◆ **The task**: Start at the first line of the material below and retype each line through the one containing "The second view gained the zeratenun (red).", exactly.

◆ **Material shown**:

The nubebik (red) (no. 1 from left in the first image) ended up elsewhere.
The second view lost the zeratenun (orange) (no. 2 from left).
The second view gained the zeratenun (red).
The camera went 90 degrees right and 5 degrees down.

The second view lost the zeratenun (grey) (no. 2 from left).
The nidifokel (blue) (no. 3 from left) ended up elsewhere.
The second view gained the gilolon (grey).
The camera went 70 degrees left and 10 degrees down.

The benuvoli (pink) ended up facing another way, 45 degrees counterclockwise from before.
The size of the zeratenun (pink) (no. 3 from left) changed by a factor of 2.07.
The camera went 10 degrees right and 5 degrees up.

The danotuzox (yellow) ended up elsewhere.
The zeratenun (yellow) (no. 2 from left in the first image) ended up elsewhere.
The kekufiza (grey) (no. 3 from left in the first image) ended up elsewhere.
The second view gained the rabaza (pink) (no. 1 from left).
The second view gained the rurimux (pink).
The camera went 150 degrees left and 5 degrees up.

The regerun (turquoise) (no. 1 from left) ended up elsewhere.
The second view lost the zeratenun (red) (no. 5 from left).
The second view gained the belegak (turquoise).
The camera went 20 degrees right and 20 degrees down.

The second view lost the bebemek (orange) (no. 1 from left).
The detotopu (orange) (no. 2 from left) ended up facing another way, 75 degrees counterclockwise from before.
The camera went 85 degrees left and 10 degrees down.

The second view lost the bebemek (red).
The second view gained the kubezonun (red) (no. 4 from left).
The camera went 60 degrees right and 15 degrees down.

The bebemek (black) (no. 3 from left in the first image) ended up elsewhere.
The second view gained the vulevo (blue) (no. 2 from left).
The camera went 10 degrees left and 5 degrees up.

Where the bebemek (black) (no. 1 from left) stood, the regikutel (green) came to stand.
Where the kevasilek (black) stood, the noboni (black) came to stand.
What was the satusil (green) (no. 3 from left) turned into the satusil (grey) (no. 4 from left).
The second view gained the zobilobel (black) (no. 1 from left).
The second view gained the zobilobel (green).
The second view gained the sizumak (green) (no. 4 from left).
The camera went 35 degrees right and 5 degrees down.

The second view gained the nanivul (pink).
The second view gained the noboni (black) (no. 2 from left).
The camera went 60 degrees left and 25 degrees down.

◆ **Completed exercise**:
The nubebik (red) (no. 1 from left in the first image) ended up elsewhere.
The second view lost the zeratenun (orange) (no. 2 from left).
The second view gained the zeratenun (red).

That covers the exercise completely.